(Exercise material begins)

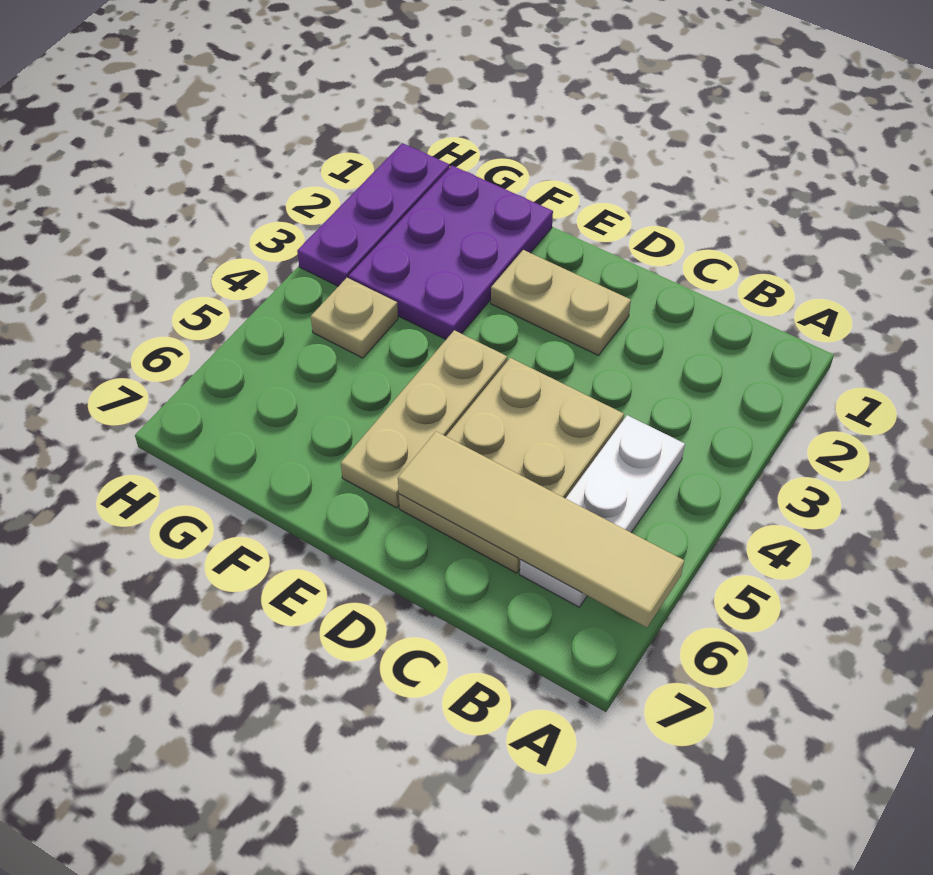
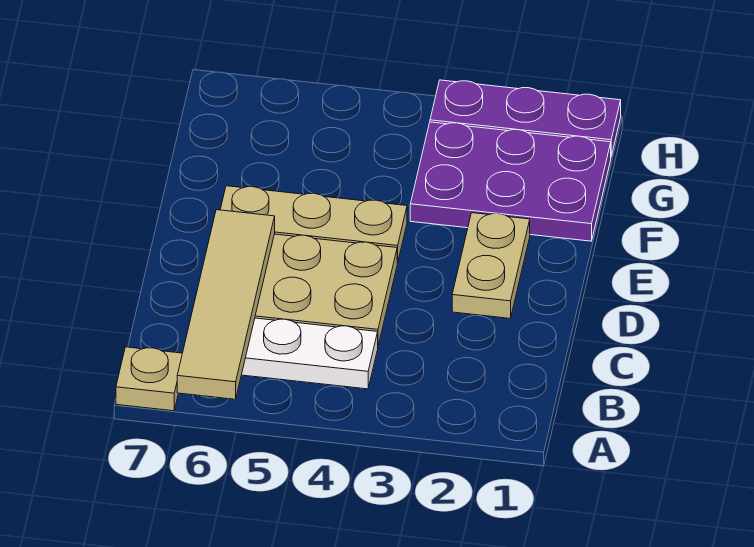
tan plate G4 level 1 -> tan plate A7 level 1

(Exercise material ends)
(Exercise material begins)

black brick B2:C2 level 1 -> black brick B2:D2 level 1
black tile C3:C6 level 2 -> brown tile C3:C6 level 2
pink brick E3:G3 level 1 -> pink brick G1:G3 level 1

(Exercise material ends)
(Exercise material begins)

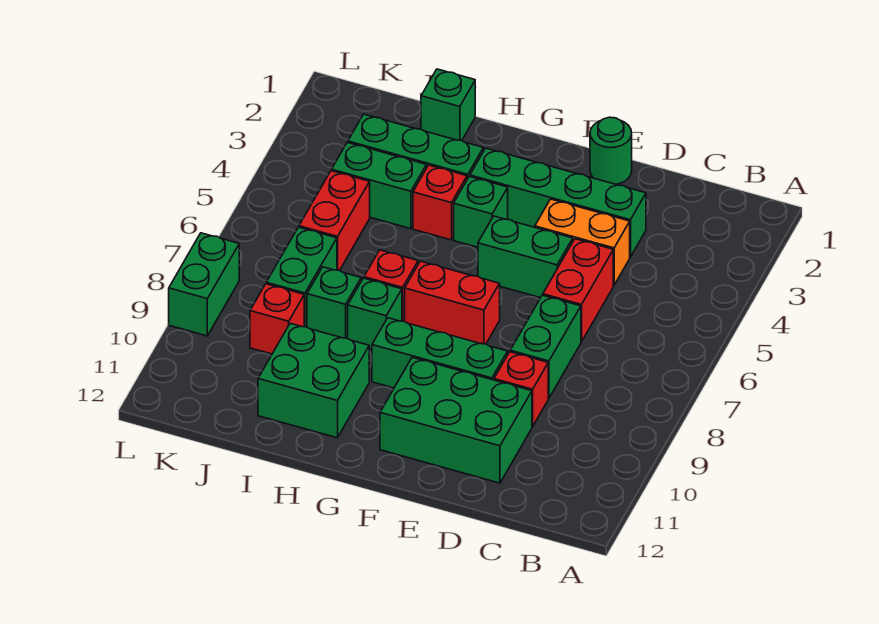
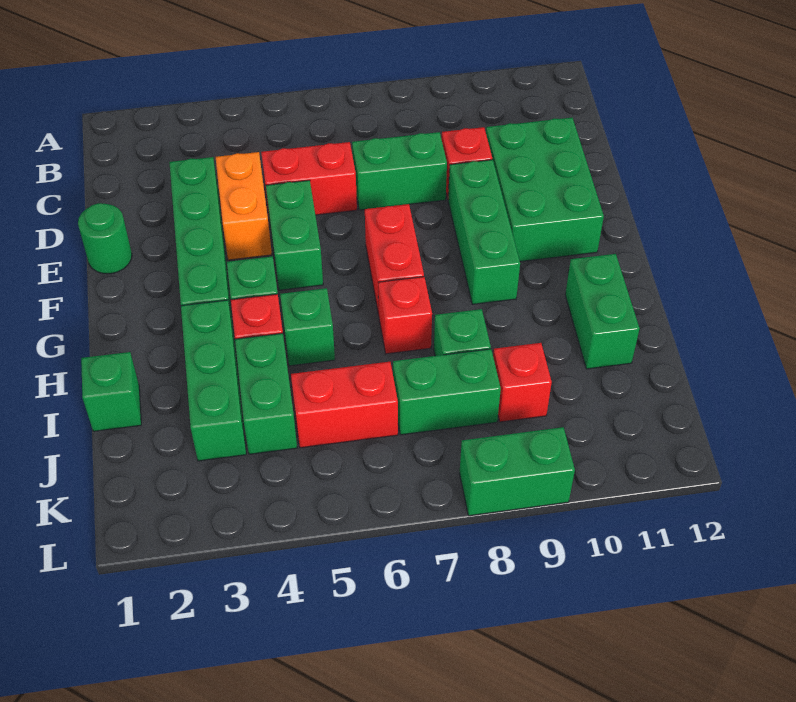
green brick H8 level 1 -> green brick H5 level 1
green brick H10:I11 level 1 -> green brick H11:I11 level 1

(Exercise material ends)

All lines in the preceding records that hold the word "black" need to be copied.

Task output —
black brick B2:C2 level 1 -> black brick B2:D2 level 1
black tile C3:C6 level 2 -> brown tile C3:C6 level 2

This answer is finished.